BEGIN

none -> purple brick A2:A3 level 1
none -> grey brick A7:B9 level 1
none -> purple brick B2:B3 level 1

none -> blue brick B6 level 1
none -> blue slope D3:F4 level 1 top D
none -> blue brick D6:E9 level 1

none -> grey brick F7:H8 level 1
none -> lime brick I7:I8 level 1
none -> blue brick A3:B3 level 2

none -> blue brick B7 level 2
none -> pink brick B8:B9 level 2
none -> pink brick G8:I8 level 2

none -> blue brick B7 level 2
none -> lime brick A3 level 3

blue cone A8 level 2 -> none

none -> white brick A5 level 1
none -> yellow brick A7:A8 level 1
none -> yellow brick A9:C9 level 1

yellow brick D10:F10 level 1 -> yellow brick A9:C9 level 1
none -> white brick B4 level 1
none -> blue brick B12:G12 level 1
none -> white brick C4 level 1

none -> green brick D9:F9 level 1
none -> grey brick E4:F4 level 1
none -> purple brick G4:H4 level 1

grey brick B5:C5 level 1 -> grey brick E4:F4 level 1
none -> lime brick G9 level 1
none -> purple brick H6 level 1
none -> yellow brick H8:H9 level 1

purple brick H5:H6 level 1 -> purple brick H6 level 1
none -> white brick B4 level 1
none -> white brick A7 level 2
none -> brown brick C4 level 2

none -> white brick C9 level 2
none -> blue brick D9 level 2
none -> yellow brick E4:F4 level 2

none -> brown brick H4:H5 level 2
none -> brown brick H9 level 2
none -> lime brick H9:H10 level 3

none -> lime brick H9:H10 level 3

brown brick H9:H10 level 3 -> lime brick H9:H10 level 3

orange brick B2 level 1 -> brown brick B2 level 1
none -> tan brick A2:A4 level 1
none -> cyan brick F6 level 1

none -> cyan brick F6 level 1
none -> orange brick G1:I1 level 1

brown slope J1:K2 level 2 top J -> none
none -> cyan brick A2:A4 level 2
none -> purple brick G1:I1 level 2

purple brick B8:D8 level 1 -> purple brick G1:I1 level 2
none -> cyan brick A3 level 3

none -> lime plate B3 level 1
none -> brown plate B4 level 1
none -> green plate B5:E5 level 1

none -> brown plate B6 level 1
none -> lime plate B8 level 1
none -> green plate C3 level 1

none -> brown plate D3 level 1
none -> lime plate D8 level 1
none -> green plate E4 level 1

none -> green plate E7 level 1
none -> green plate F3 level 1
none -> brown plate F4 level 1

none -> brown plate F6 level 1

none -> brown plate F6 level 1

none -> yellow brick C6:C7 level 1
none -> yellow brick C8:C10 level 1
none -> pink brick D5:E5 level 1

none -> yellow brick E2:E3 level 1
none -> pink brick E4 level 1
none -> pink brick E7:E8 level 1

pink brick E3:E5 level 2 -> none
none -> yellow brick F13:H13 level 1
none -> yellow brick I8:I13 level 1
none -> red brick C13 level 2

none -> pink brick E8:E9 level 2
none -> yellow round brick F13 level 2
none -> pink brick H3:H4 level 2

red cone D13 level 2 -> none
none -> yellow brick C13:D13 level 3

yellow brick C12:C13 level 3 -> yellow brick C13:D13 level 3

END

--- What this task involves ---
Would you please repeat the entire listing, line for line?

--- Solution ---
none -> purple brick A2:A3 level 1
none -> grey brick A7:B9 level 1
none -> purple brick B2:B3 level 1

none -> blue brick B6 level 1
none -> blue slope D3:F4 level 1 top D
none -> blue brick D6:E9 level 1

none -> grey brick F7:H8 level 1
none -> lime brick I7:I8 level 1
none -> blue brick A3:B3 level 2

none -> blue brick B7 level 2
none -> pink brick B8:B9 level 2
none -> pink brick G8:I8 level 2

none -> blue brick B7 level 2
none -> lime brick A3 level 3

blue cone A8 level 2 -> none

none -> white brick A5 level 1
none -> yellow brick A7:A8 level 1
none -> yellow brick A9:C9 level 1

yellow brick D10:F10 level 1 -> yellow brick A9:C9 level 1
none -> white brick B4 level 1
none -> blue brick B12:G12 level 1
none -> white brick C4 level 1

none -> green brick D9:F9 level 1
none -> grey brick E4:F4 level 1
none -> purple brick G4:H4 level 1

grey brick B5:C5 level 1 -> grey brick E4:F4 level 1
none -> lime brick G9 level 1
none -> purple brick H6 level 1
none -> yellow brick H8:H9 level 1

purple brick H5:H6 level 1 -> purple brick H6 level 1
none -> white brick B4 level 1
none -> white brick A7 level 2
none -> brown brick C4 level 2

none -> white brick C9 level 2
none -> blue brick D9 level 2
none -> yellow brick E4:F4 level 2

none -> brown brick H4:H5 level 2
none -> brown brick H9 level 2
none -> lime brick H9:H10 level 3

none -> lime brick H9:H10 level 3

brown brick H9:H10 level 3 -> lime brick H9:H10 level 3

orange brick B2 level 1 -> brown brick B2 level 1
none -> tan brick A2:A4 level 1
none -> cyan brick F6 level 1

none -> cyan brick F6 level 1
none -> orange brick G1:I1 level 1

brown slope J1:K2 level 2 top J -> none
none -> cyan brick A2:A4 level 2
none -> purple brick G1:I1 level 2

purple brick B8:D8 level 1 -> purple brick G1:I1 level 2
none -> cyan brick A3 level 3

none -> lime plate B3 level 1
none -> brown plate B4 level 1
none -> green plate B5:E5 level 1

none -> brown plate B6 level 1
none -> lime plate B8 level 1
none -> green plate C3 level 1

none -> brown plate D3 level 1
none -> lime plate D8 level 1
none -> green plate E4 level 1

none -> green plate E7 level 1
none -> green plate F3 level 1
none -> brown plate F4 level 1

none -> brown plate F6 level 1

none -> brown plate F6 level 1

none -> yellow brick C6:C7 level 1
none -> yellow brick C8:C10 level 1
none -> pink brick D5:E5 level 1

none -> yellow brick E2:E3 level 1
none -> pink brick E4 level 1
none -> pink brick E7:E8 level 1

pink brick E3:E5 level 2 -> none
none -> yellow brick F13:H13 level 1
none -> yellow brick I8:I13 level 1
none -> red brick C13 level 2

none -> pink brick E8:E9 level 2
none -> yellow round brick F13 level 2
none -> pink brick H3:H4 level 2

red cone D13 level 2 -> none
none -> yellow brick C13:D13 level 3

yellow brick C12:C13 level 3 -> yellow brick C13:D13 level 3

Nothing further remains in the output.